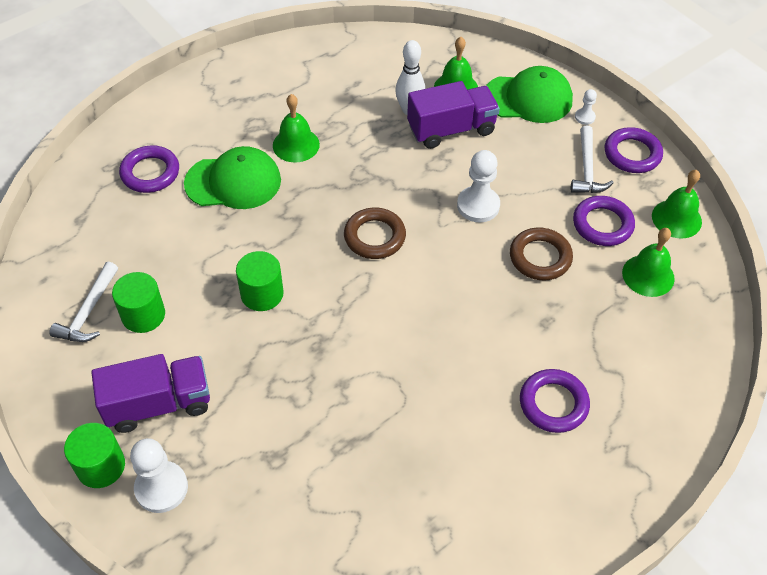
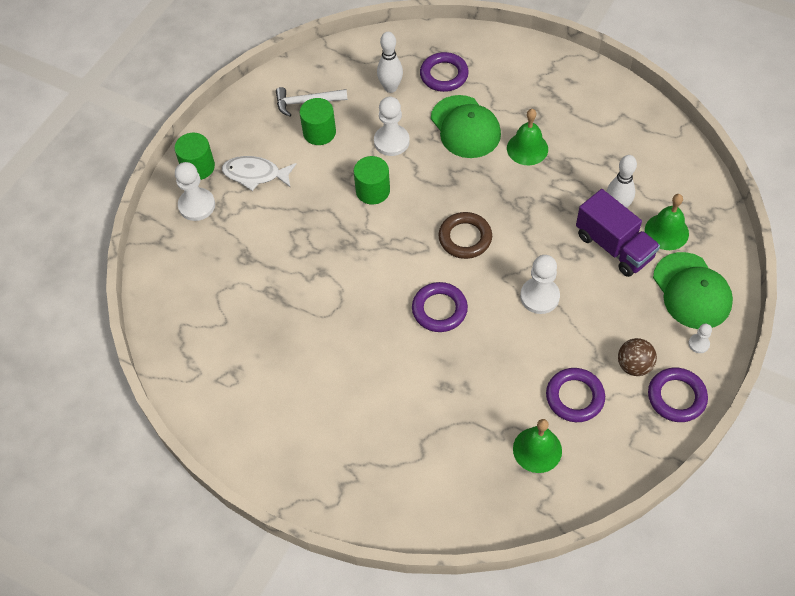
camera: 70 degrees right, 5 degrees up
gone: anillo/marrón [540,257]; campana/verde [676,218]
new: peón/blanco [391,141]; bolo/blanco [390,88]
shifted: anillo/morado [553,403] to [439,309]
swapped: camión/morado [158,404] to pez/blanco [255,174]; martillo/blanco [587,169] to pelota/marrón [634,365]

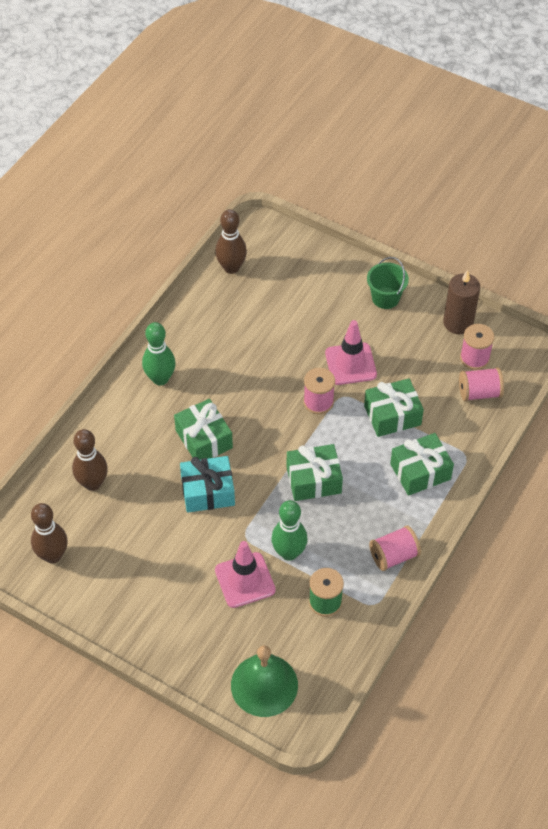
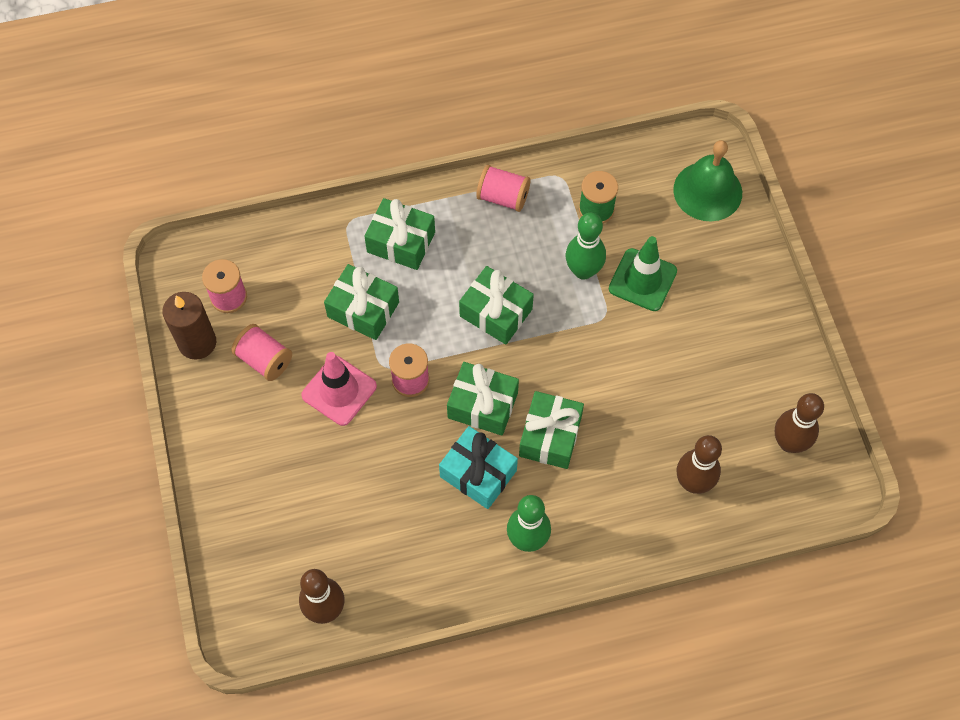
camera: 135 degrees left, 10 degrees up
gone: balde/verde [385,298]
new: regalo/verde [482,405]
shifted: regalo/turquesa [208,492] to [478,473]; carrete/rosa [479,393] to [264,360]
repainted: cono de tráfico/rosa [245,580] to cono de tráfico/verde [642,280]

YOUR GOAL: Your task is to output the material word for word while leaving out every image.

RESULT OF THE TASK:
camera: 70 degrees right, 5 degrees up
gone: anillo/marrón [540,257]; campana/verde [676,218]
new: peón/blanco [391,141]; bolo/blanco [390,88]
shifted: anillo/morado [553,403] to [439,309]
swapped: camión/morado [158,404] to pez/blanco [255,174]; martillo/blanco [587,169] to pelota/marrón [634,365]

camera: 135 degrees left, 10 degrees up
gone: balde/verde [385,298]
new: regalo/verde [482,405]
shifted: regalo/turquesa [208,492] to [478,473]; carrete/rosa [479,393] to [264,360]
repainted: cono de tráfico/rosa [245,580] to cono de tráfico/verde [642,280]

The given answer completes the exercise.